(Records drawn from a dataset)
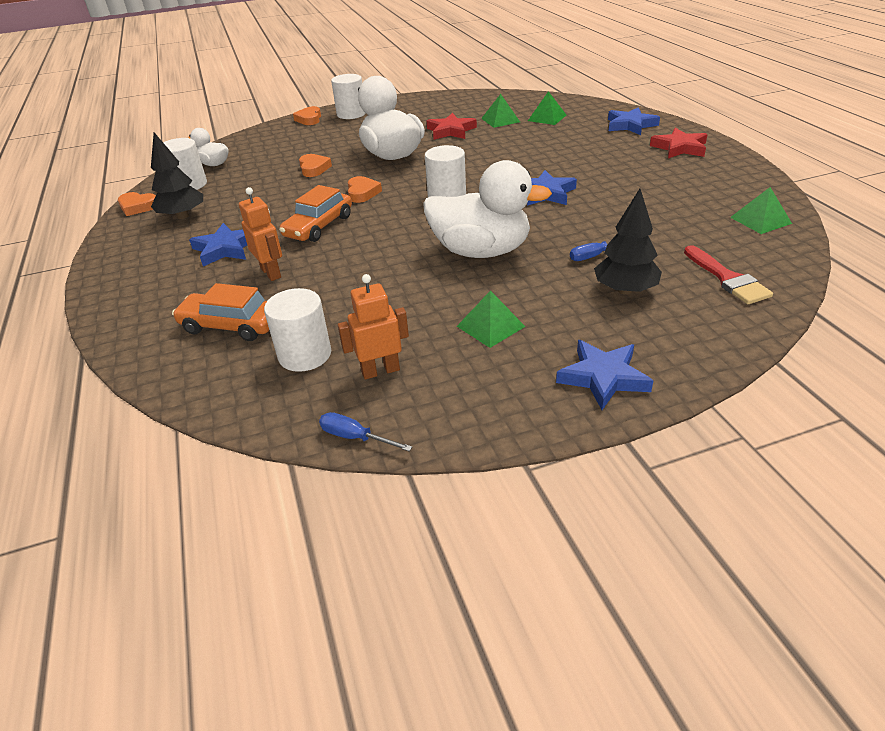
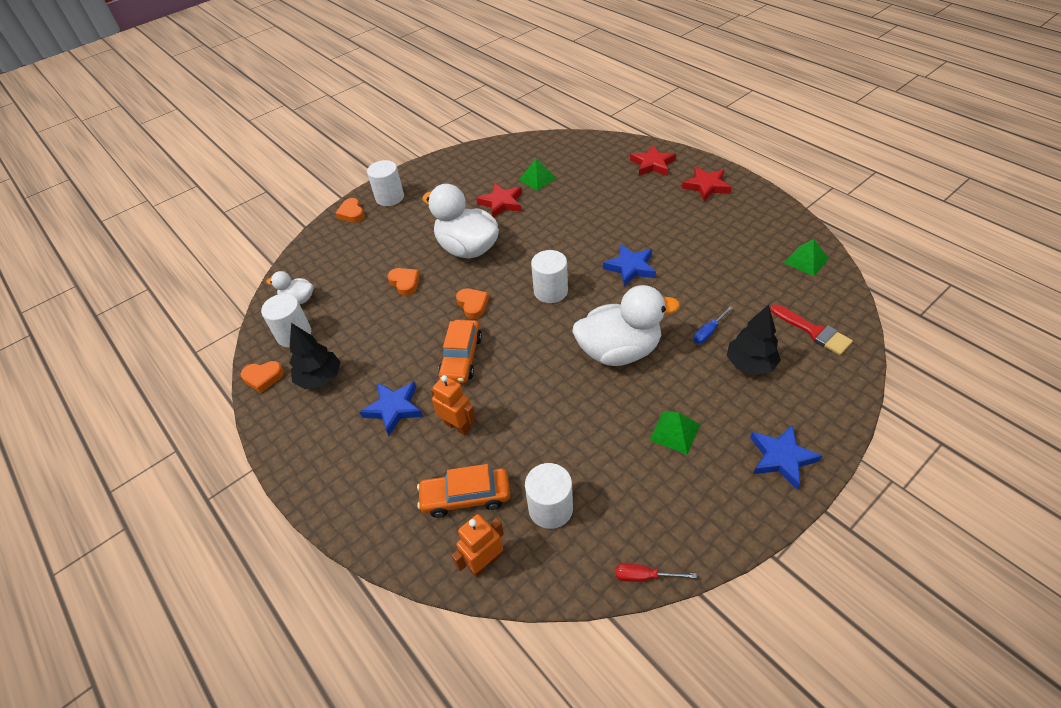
camera: 20 degrees left, 10 degrees up
(355, 437) = (644, 576): blue screwdriver -> red screwdriver
(380, 371) = (620, 505): orange robot -> orange robot (485, 563)
(547, 118) = (577, 168): green pyramid -> none
(630, 125) = (652, 164): blue star -> red star

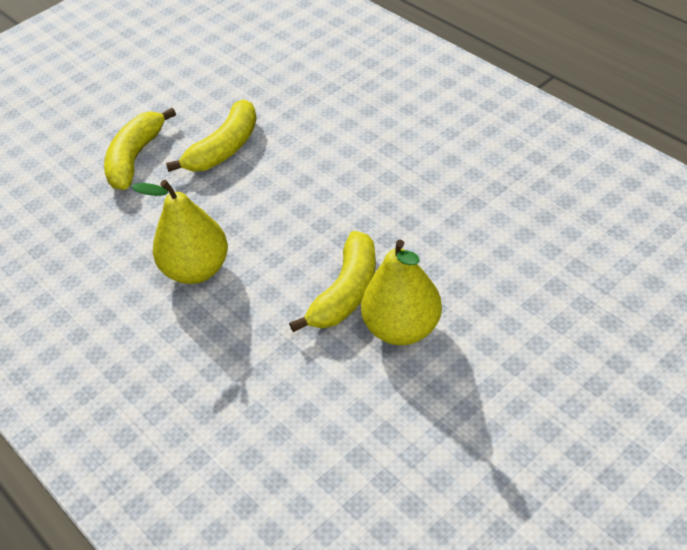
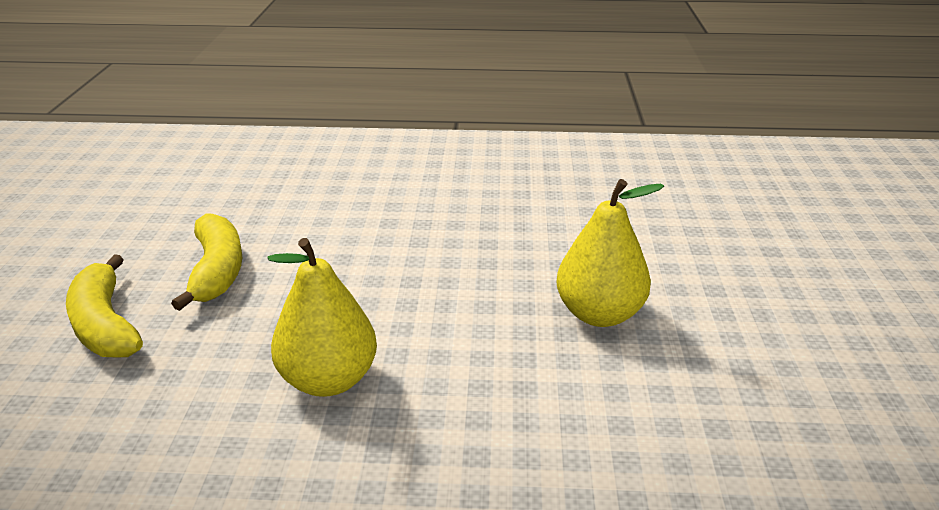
camera: 50 degrees left, 15 degrees down
(346, 292) = (512, 316): yellow banana -> none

# [Task prompt]
Excluding the pictures, restate the records above word for word.

# [Solution to this task]
camera: 20 degrees left, 10 degrees up
(355, 437) = (644, 576): blue screwdriver -> red screwdriver
(380, 371) = (620, 505): orange robot -> orange robot (485, 563)
(547, 118) = (577, 168): green pyramid -> none
(630, 125) = (652, 164): blue star -> red star

camera: 50 degrees left, 15 degrees down
(346, 292) = (512, 316): yellow banana -> none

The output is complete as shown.